++++ Supplied data

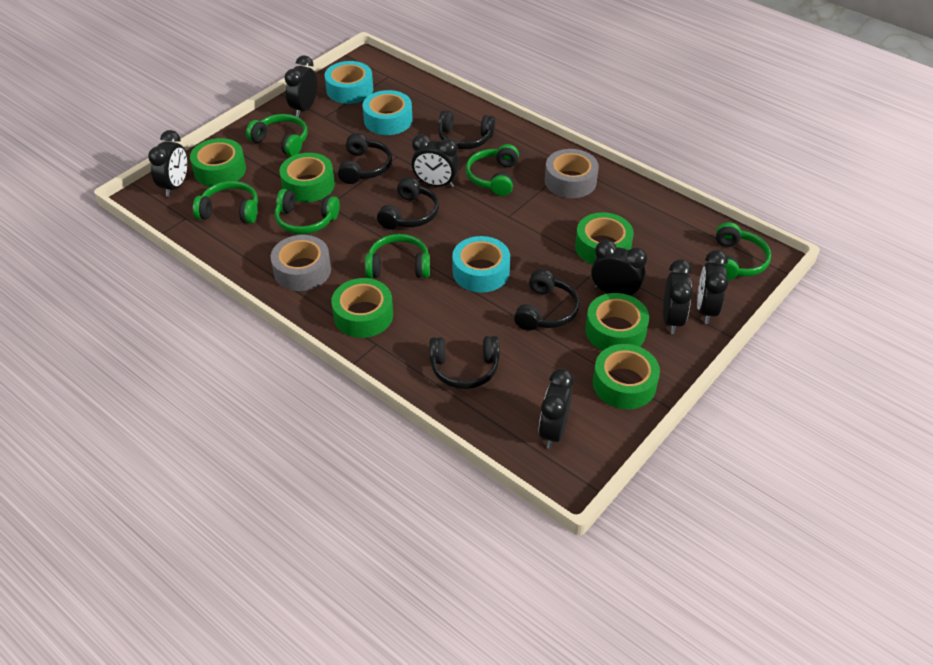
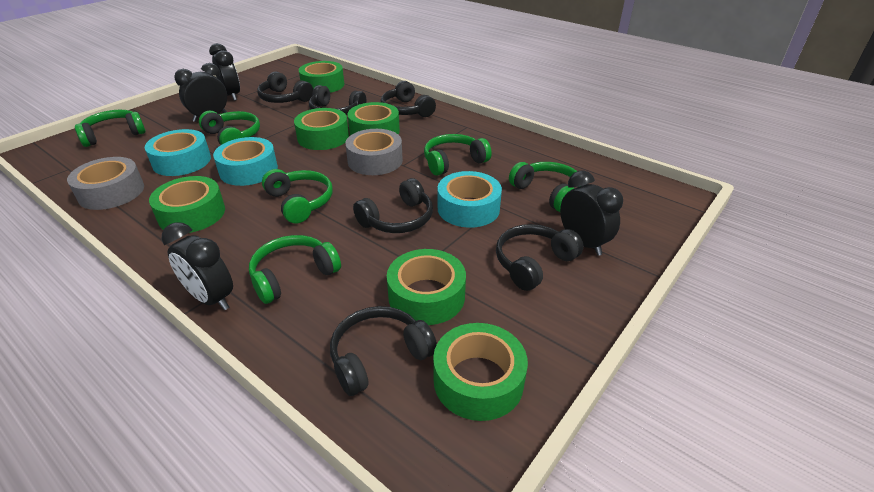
black clock: 7 -> 4
black headphones: 5 -> 6

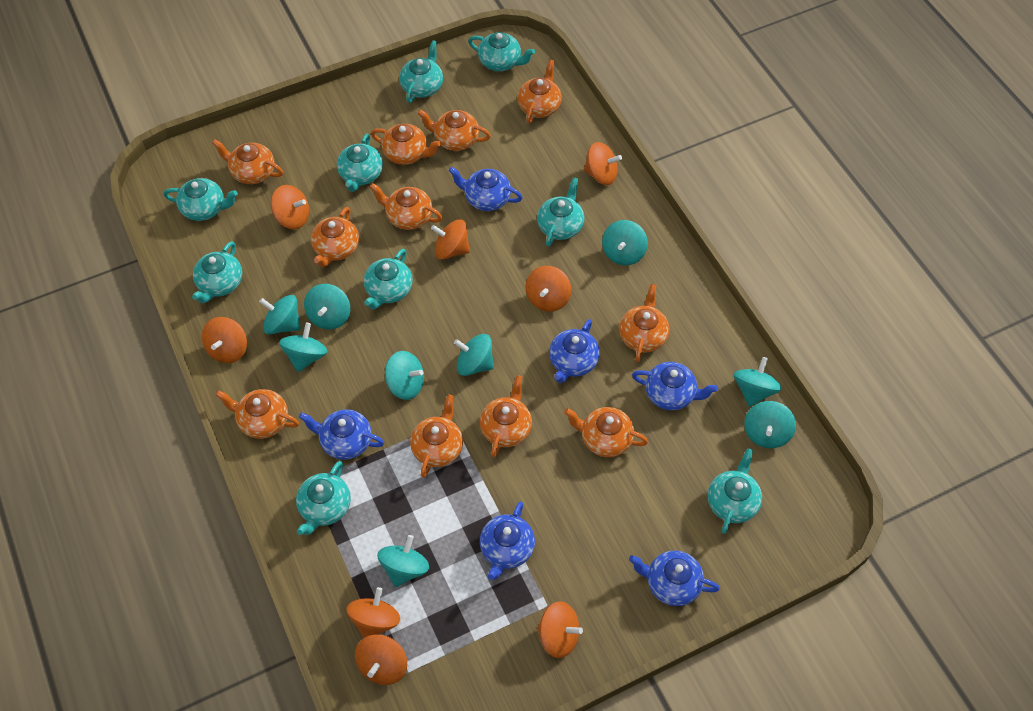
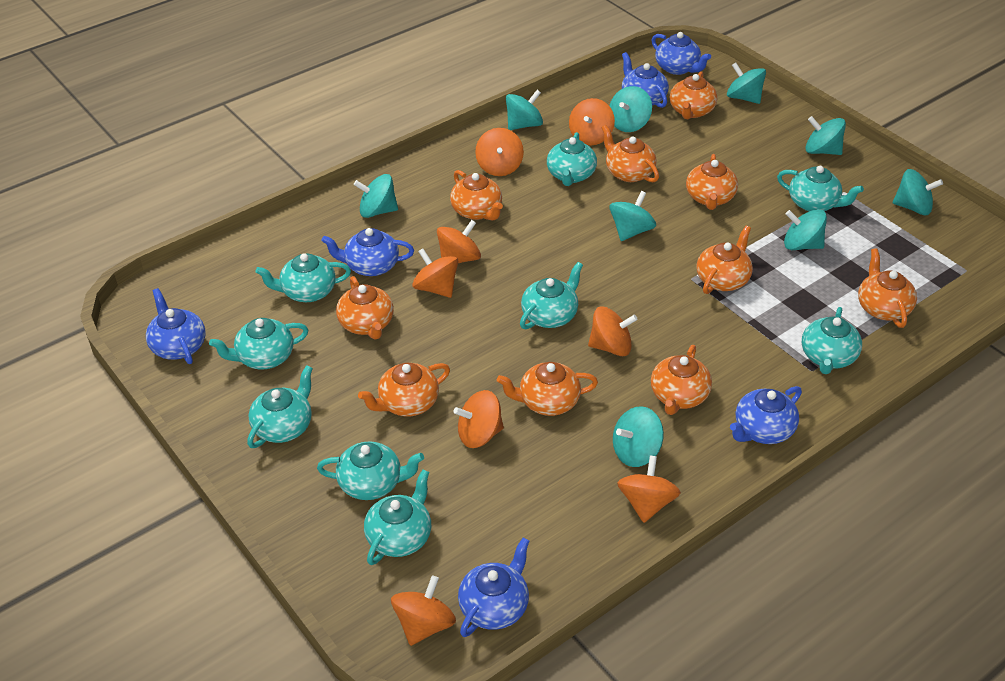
orange teapot: 11 -> 10

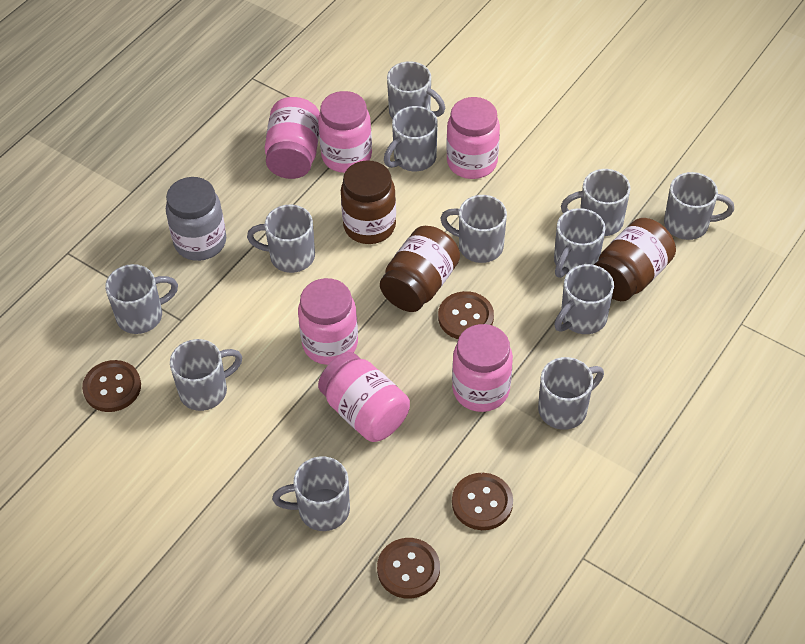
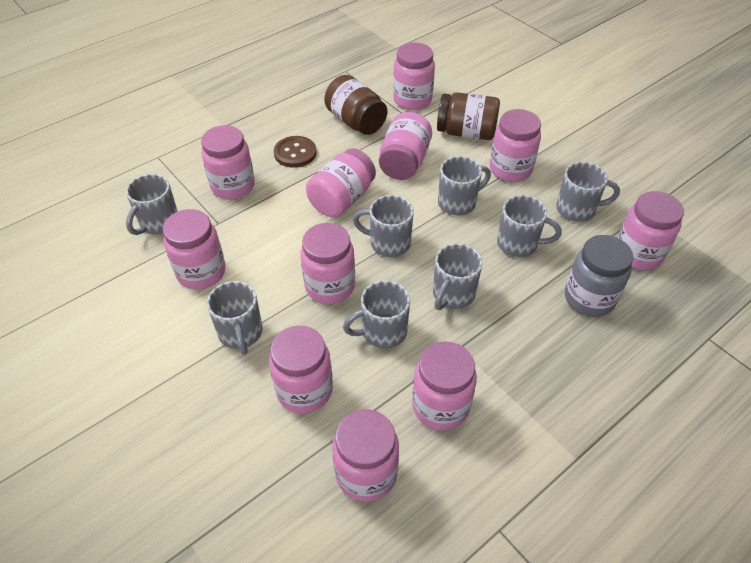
brown button: 4 -> 1
brown jar: 3 -> 2
grey mug: 12 -> 8
pink jar: 6 -> 11

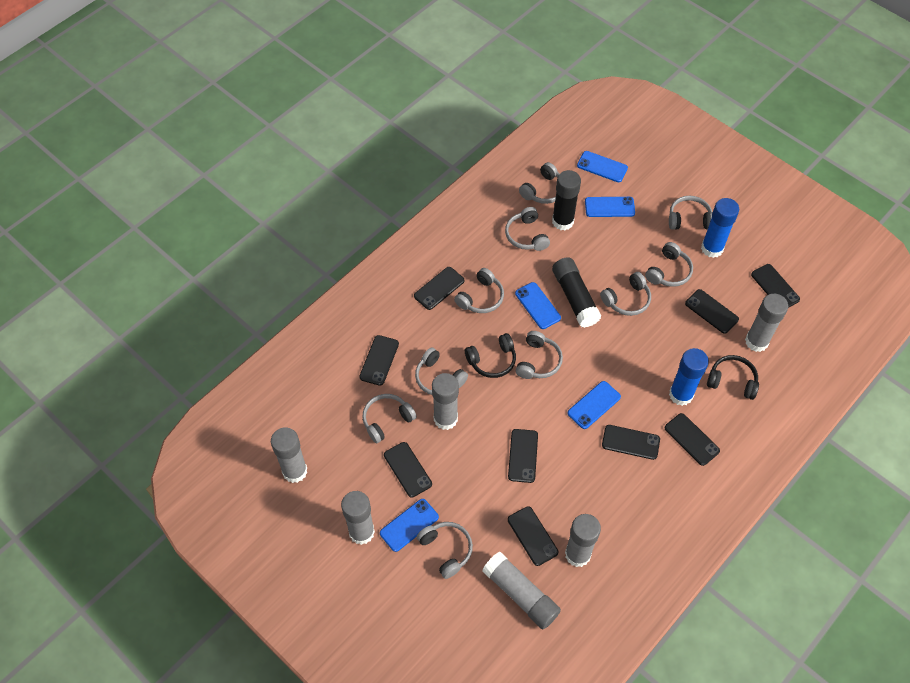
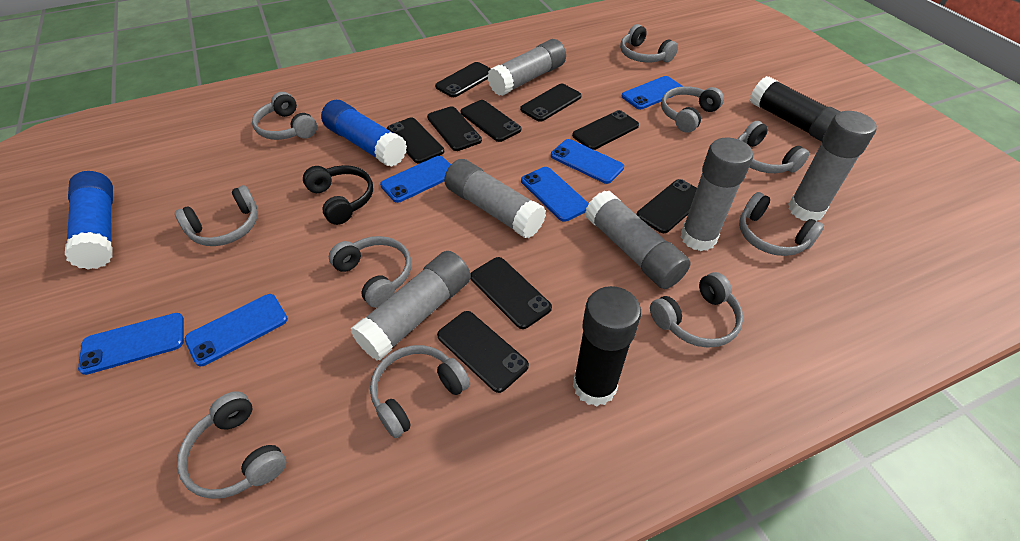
black headphones: 2 -> 1
blue phone: 5 -> 6

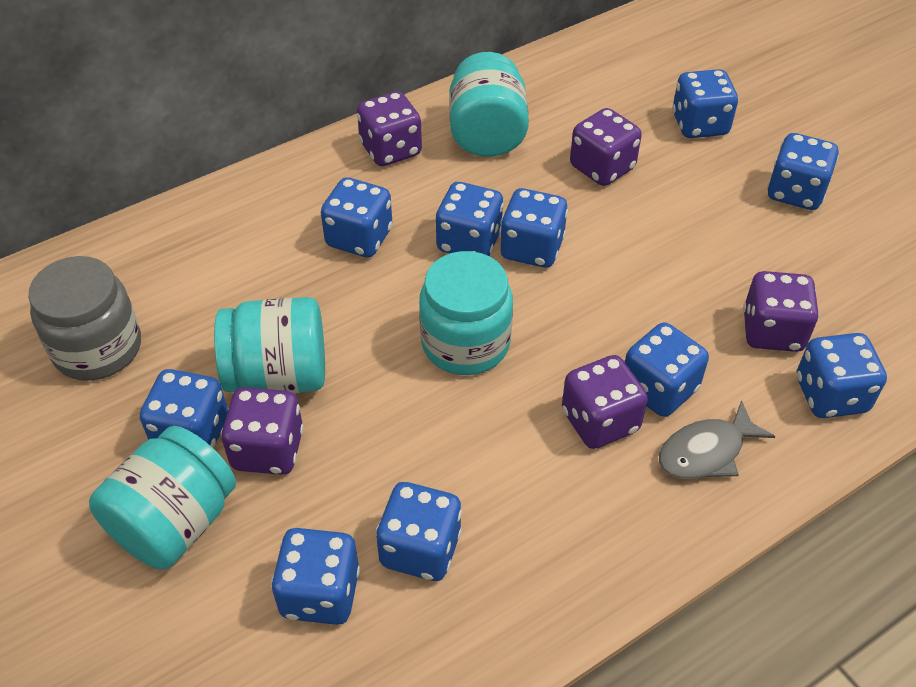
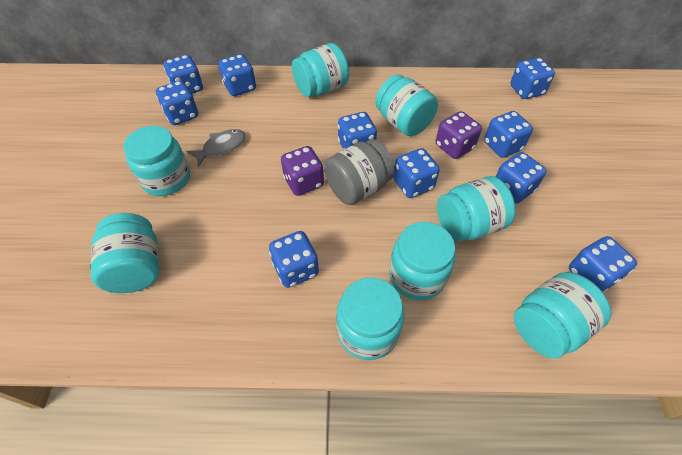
purple dice: 5 -> 2
turquoise jar: 4 -> 8

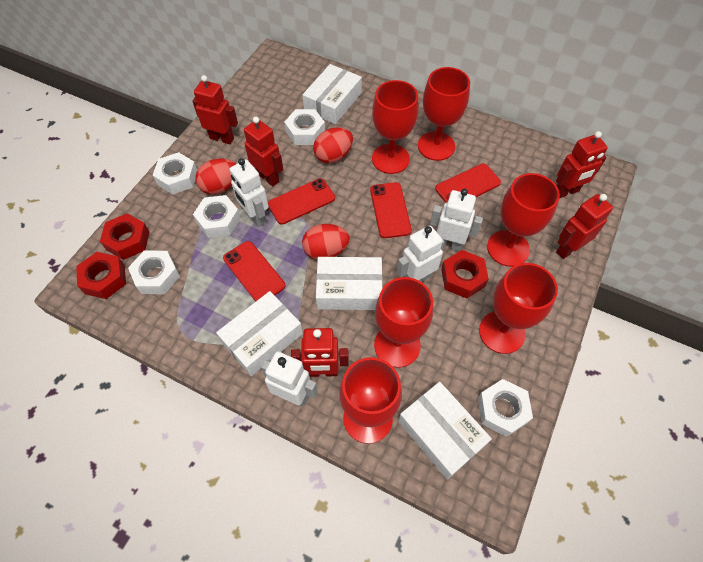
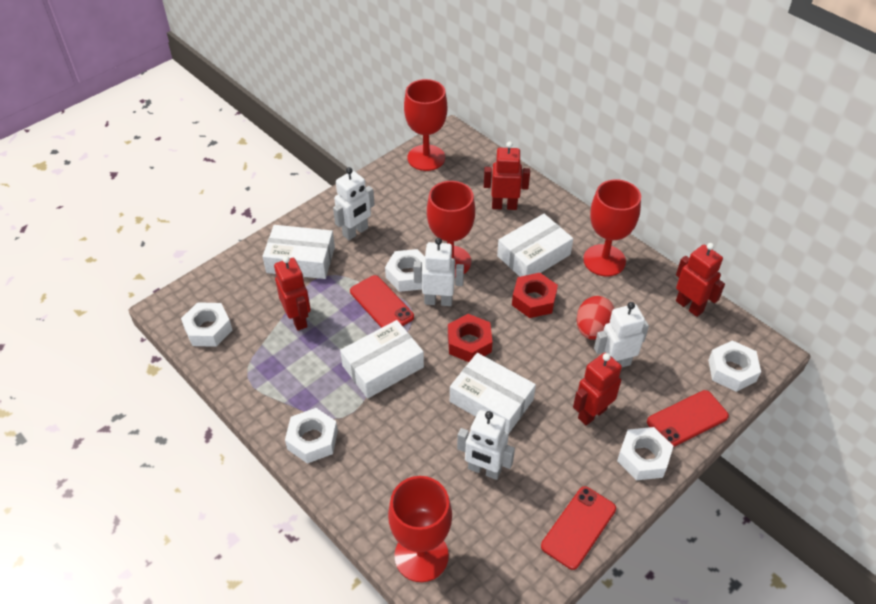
red egg: 3 -> 1
red goblet: 6 -> 4
red nut: 3 -> 2
red phone: 4 -> 3
red robot: 5 -> 4

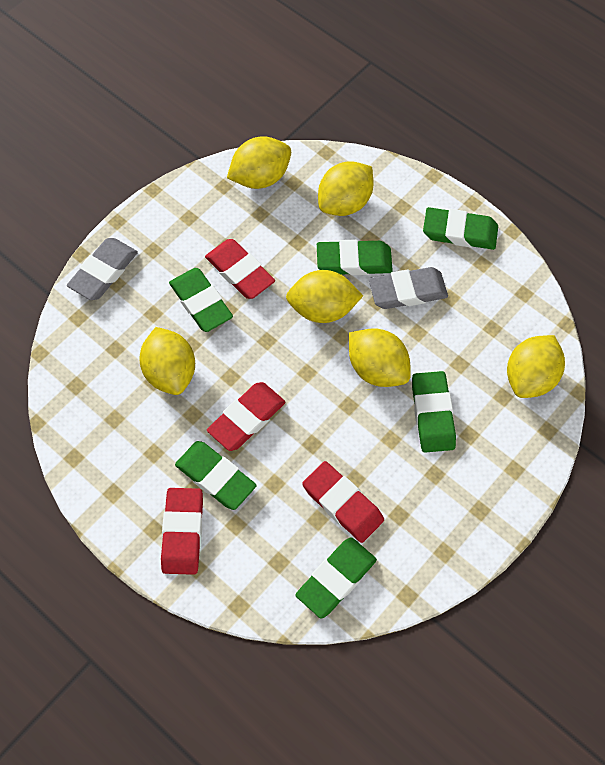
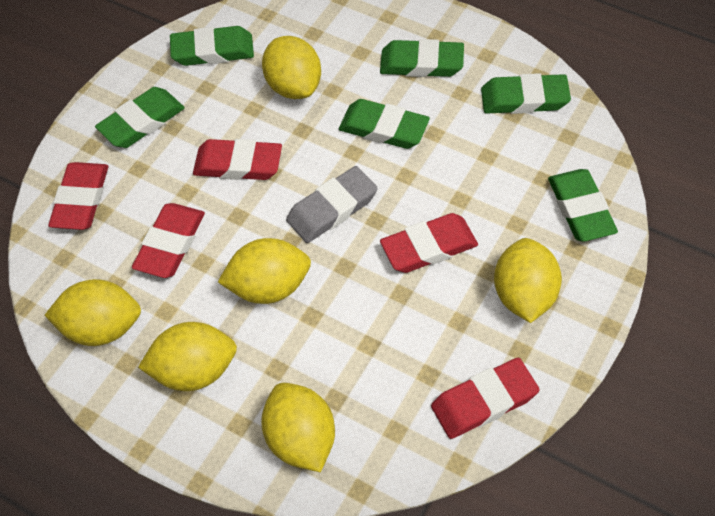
grey eraser: 2 -> 1
red eraser: 4 -> 5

++++++++

Problem to solve
Your copy of the listing should match it exactly, apart from the pictures, which are left out.

Written response
black clock: 7 -> 4
black headphones: 5 -> 6

orange teapot: 11 -> 10

brown button: 4 -> 1
brown jar: 3 -> 2
grey mug: 12 -> 8
pink jar: 6 -> 11

black headphones: 2 -> 1
blue phone: 5 -> 6

purple dice: 5 -> 2
turquoise jar: 4 -> 8

red egg: 3 -> 1
red goblet: 6 -> 4
red nut: 3 -> 2
red phone: 4 -> 3
red robot: 5 -> 4

grey eraser: 2 -> 1
red eraser: 4 -> 5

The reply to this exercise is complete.